=== Exercise description ===
Starting with the line that has "tan 2x3 slope [368,190,605,355]" in the records below and stopping after the line that has "red 2x3 brick", output every line exactly and nothing else; skip pictures.

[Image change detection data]
◆ ◆ ◆
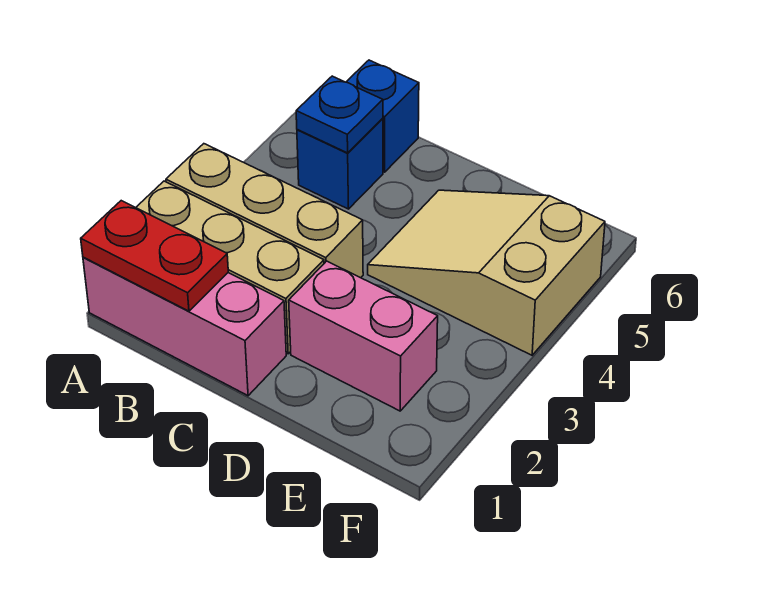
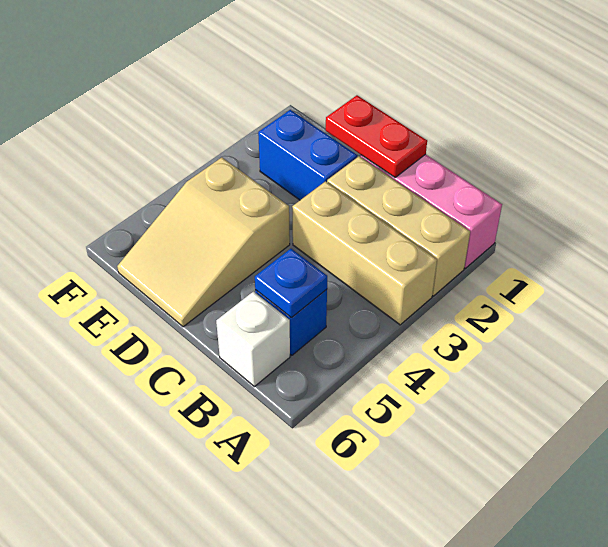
red 1x2 plate [81,201,228,311] -> red 1x2 plate moved to [326,95,427,177]
blue 1x1 brick [347,60,419,172] -> white 1x1 brick [216,292,290,387]
pink 1x2 brick [289,261,438,411] -> blue 1x2 brick [258,110,357,200]
tan 2x3 slope [368,190,605,355] -> tan 2x3 slope turned to [117,157,290,327]

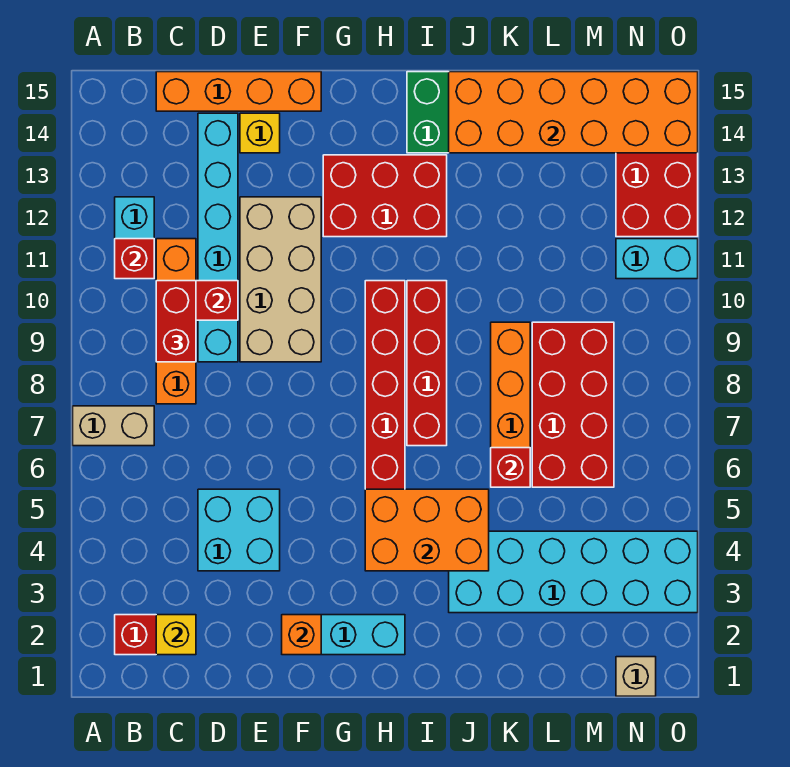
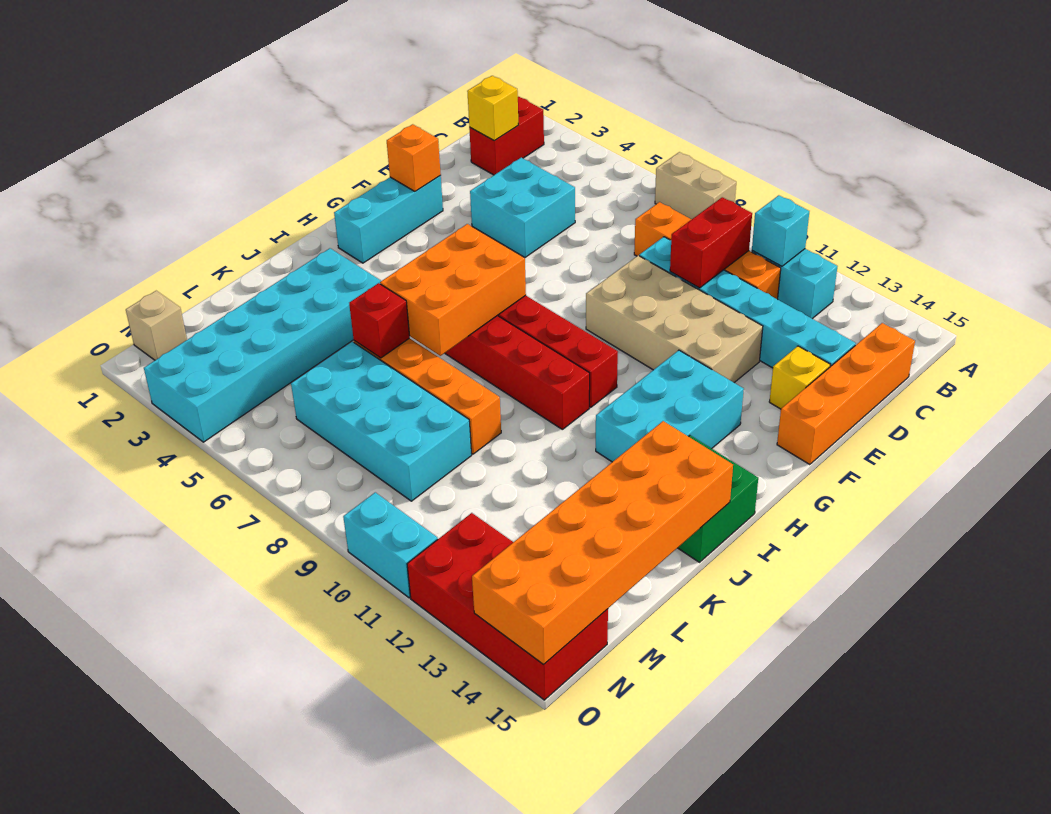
tan 1x2 brick [73,406,154,446] -> tan 1x2 brick turned to [655,152,736,219]
red 1x1 brick [115,239,154,279] -> cyan 1x1 brick [752,195,809,266]
red 1x2 brick [156,281,196,362] -> none
red 2x3 brick [323,155,447,237] -> cyan 2x3 brick [596,350,744,462]
orange 2x3 brick [365,489,489,571] -> orange 2x3 brick moved to [380,224,526,356]
red 2x4 brick [532,322,614,487] -> cyan 2x4 brick [291,342,472,501]
cyan 1x2 brick [616,239,698,279] -> cyan 1x2 brick turned to [343,492,438,598]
◆ ◆ ◆
=== Finished exercise ===
tan 2x3 slope [368,190,605,355] -> tan 2x3 slope turned to [117,157,290,327]

tan 1x2 brick [73,406,154,446] -> tan 1x2 brick turned to [655,152,736,219]
red 1x1 brick [115,239,154,279] -> cyan 1x1 brick [752,195,809,266]
red 1x2 brick [156,281,196,362] -> none
red 2x3 brick [323,155,447,237] -> cyan 2x3 brick [596,350,744,462]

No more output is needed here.